WORK REQUEST
The required output is a number: how many lines of the data below include the string "diode".

Start of Block

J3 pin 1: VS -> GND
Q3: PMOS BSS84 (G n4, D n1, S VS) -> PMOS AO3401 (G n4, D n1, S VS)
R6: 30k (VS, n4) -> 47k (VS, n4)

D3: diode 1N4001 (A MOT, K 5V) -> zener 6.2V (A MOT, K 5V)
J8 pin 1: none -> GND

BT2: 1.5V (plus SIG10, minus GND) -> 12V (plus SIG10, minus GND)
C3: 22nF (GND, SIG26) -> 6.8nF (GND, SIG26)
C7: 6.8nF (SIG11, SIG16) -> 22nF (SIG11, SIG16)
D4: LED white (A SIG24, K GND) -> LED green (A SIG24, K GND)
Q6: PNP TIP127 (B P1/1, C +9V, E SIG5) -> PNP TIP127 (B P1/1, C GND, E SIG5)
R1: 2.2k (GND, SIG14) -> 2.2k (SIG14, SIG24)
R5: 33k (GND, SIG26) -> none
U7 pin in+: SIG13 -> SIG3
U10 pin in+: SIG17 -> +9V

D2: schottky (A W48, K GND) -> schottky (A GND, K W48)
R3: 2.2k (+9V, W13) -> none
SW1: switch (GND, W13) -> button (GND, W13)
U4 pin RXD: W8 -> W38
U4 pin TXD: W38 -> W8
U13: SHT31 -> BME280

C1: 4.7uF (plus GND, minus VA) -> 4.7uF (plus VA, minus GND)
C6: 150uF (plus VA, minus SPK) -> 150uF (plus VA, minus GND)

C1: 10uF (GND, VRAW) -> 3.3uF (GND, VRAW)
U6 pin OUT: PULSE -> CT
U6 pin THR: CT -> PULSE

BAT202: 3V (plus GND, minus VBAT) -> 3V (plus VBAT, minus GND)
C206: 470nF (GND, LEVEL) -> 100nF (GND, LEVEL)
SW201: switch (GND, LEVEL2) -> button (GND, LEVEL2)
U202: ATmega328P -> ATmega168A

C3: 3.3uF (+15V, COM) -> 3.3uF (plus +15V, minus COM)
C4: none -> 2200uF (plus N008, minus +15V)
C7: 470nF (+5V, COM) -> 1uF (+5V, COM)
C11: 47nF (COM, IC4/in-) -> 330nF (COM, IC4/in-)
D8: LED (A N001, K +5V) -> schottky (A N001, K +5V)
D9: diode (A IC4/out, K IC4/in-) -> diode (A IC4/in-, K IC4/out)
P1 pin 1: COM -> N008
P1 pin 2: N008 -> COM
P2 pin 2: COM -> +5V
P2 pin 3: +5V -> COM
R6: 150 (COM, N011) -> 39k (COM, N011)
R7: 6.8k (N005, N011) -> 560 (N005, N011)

End of Block

RESULT OF THE TASK
2